* _Requirement_: Every line from the one containing "was: BlackBucket (2nd from left)" to the end of the records below should be returned exactly; pictures are to be dropped.

*** Source records Section Begins ***

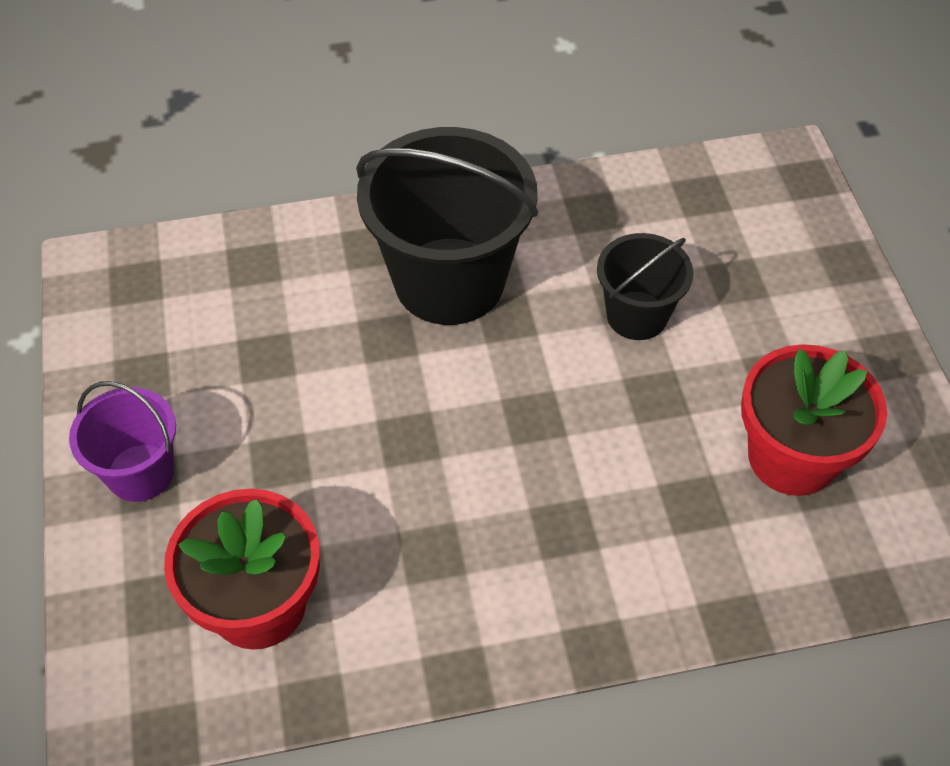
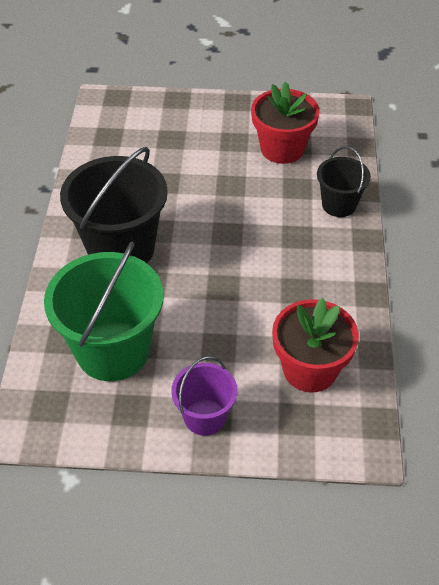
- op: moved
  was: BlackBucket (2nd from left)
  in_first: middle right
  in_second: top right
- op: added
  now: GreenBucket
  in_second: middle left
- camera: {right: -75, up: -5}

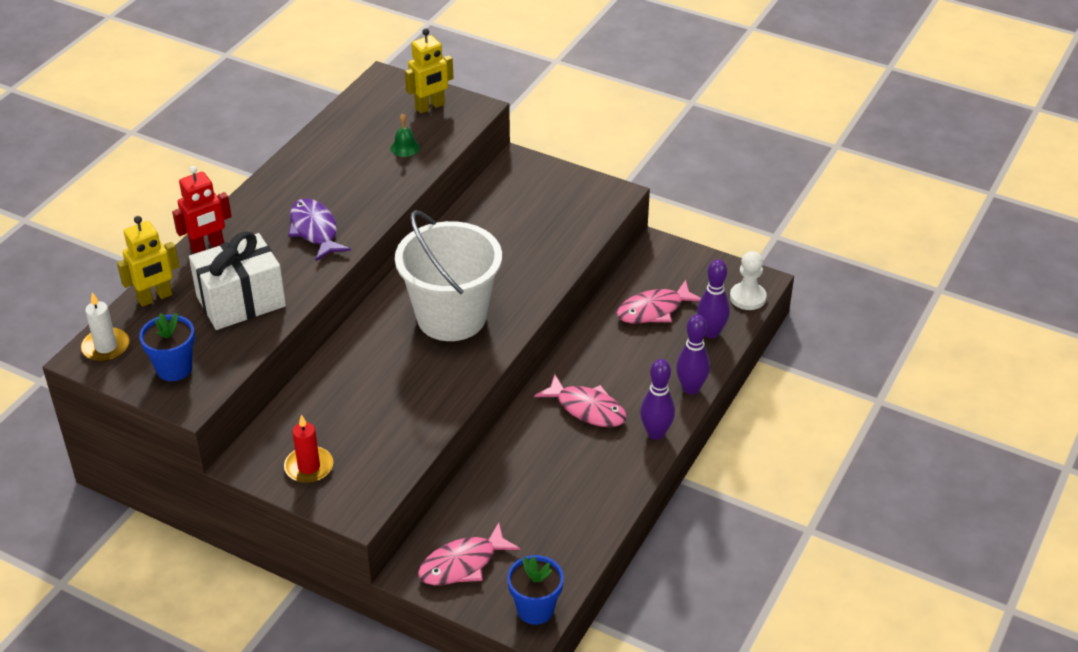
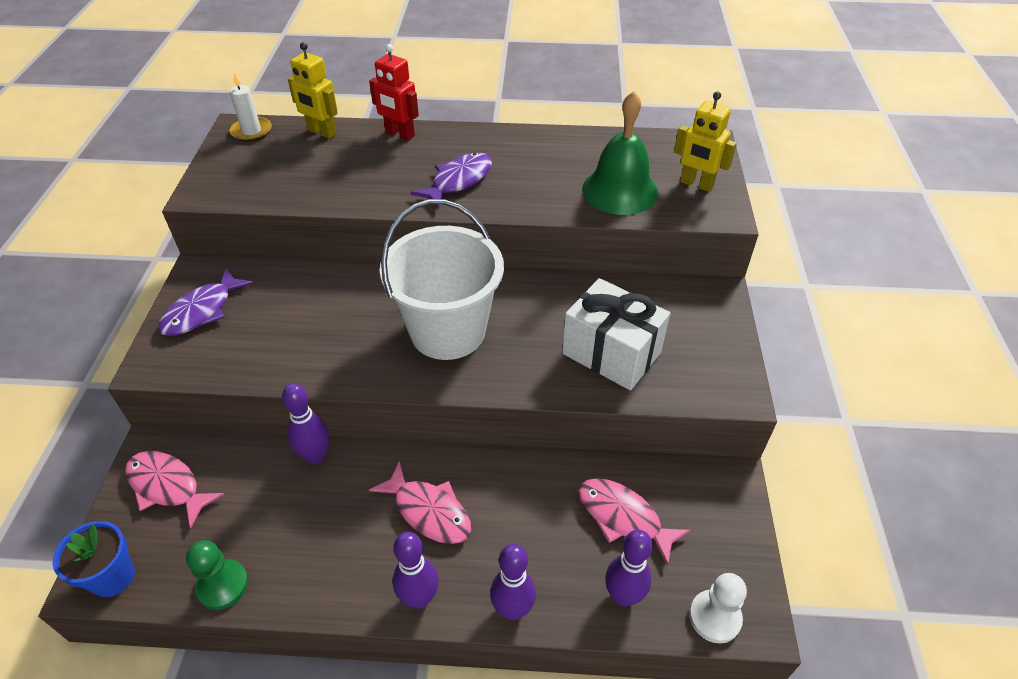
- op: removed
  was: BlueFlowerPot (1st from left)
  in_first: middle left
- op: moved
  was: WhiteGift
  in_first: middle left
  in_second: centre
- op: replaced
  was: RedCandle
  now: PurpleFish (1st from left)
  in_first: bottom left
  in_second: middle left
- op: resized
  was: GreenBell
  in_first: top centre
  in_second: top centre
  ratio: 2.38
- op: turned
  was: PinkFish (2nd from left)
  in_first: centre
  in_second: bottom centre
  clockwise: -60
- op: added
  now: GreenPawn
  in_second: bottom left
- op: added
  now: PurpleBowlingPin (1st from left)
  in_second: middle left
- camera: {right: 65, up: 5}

*** Source records Section Ends ***

* _Exercise answer_:
  was: BlackBucket (2nd from left)
  in_first: middle right
  in_second: top right
- op: added
  now: GreenBucket
  in_second: middle left
- camera: {right: -75, up: -5}

- op: removed
  was: BlueFlowerPot (1st from left)
  in_first: middle left
- op: moved
  was: WhiteGift
  in_first: middle left
  in_second: centre
- op: replaced
  was: RedCandle
  now: PurpleFish (1st from left)
  in_first: bottom left
  in_second: middle left
- op: resized
  was: GreenBell
  in_first: top centre
  in_second: top centre
  ratio: 2.38
- op: turned
  was: PinkFish (2nd from left)
  in_first: centre
  in_second: bottom centre
  clockwise: -60
- op: added
  now: GreenPawn
  in_second: bottom left
- op: added
  now: PurpleBowlingPin (1st from left)
  in_second: middle left
- camera: {right: 65, up: 5}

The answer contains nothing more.